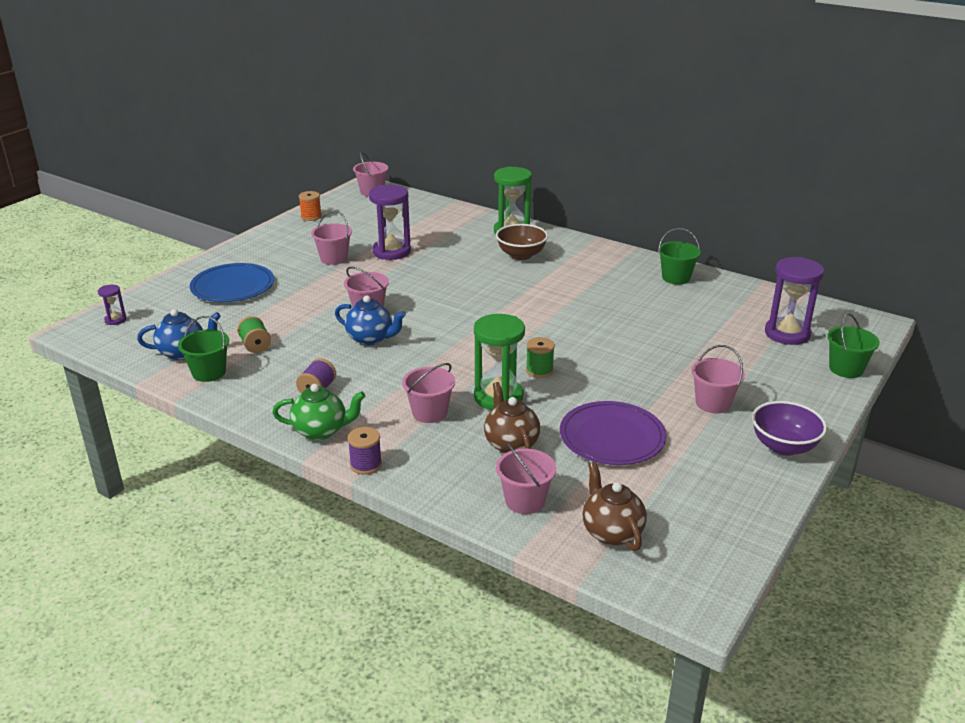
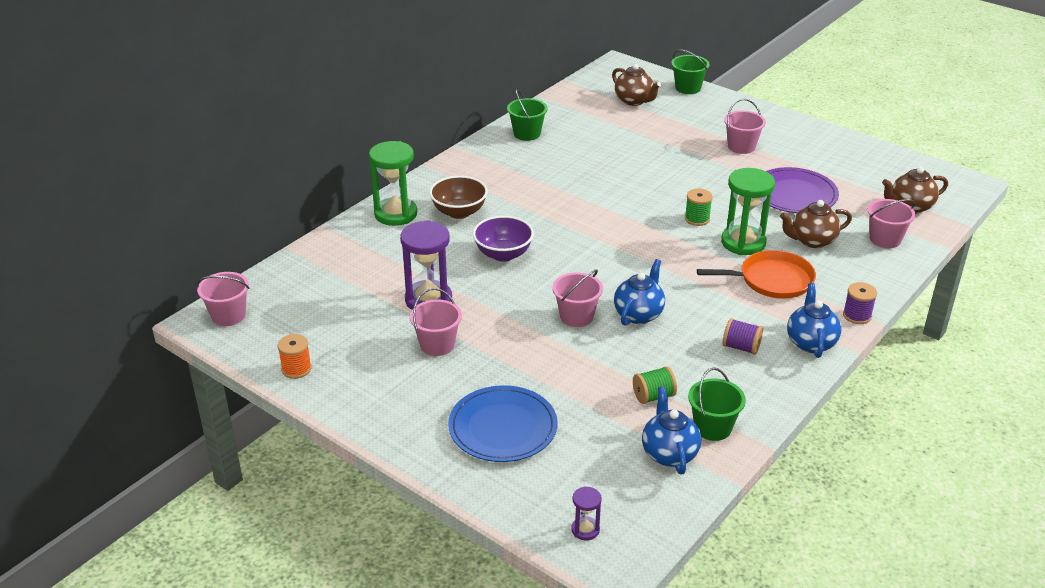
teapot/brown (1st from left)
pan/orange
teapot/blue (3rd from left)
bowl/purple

__To do__:
The word "teapot" appears in some lines of the data; state how many such lines there are, and nothing further.

__Solution to this problem__:
2